- Data for this exercise -
☆ ☆ ☆ ☆

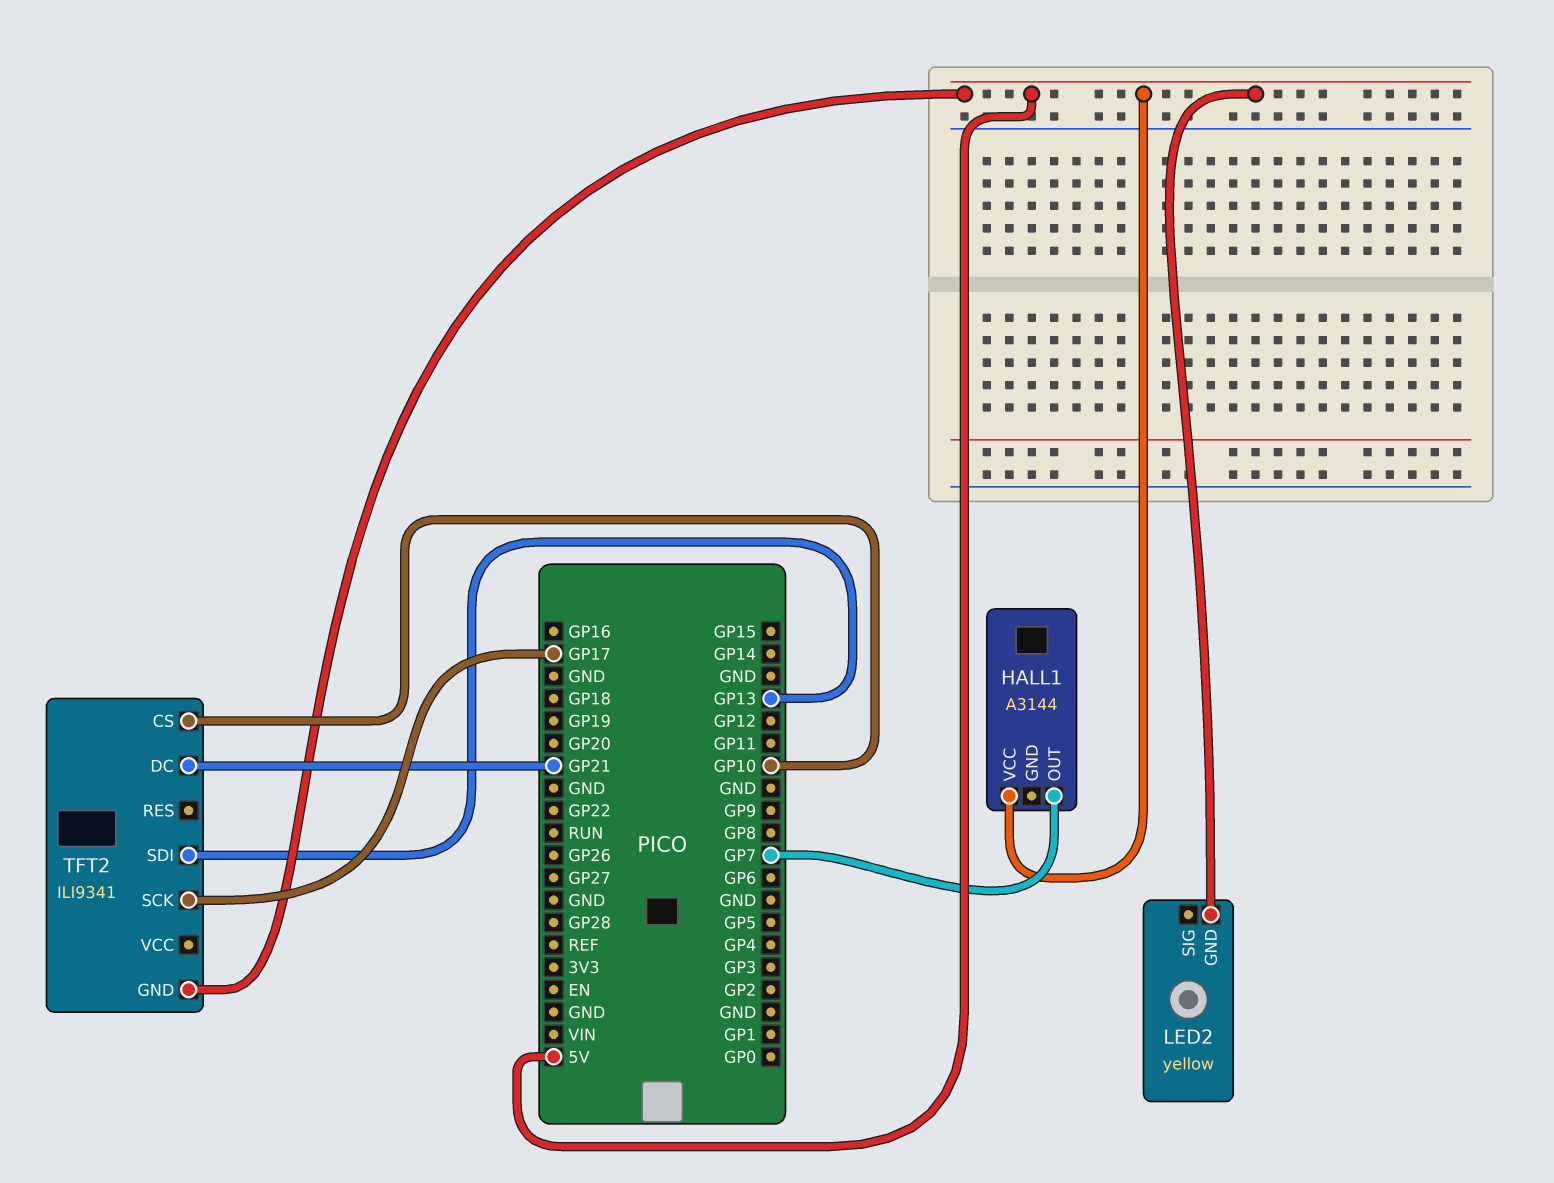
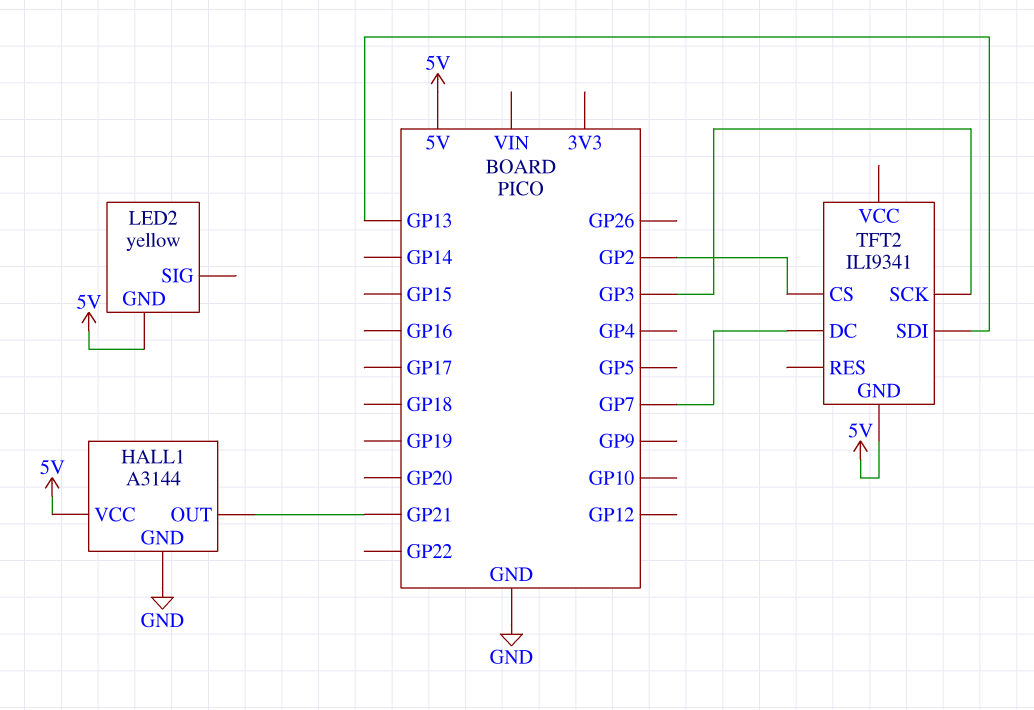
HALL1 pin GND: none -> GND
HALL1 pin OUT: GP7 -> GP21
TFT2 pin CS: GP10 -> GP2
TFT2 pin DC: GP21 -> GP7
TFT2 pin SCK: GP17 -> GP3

☆ ☆ ☆ ☆

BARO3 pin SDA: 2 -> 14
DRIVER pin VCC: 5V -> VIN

☆ ☆ ☆ ☆

- Activity -
Print again the lines of the entries above that fall between the line holding "HALL1 pin GND: none -> GND" and the line holding "TFT2 pin SCK: GP17 -> GP3", inclusive, exactly as they stand.

- Problem solution -
HALL1 pin GND: none -> GND
HALL1 pin OUT: GP7 -> GP21
TFT2 pin CS: GP10 -> GP2
TFT2 pin DC: GP21 -> GP7
TFT2 pin SCK: GP17 -> GP3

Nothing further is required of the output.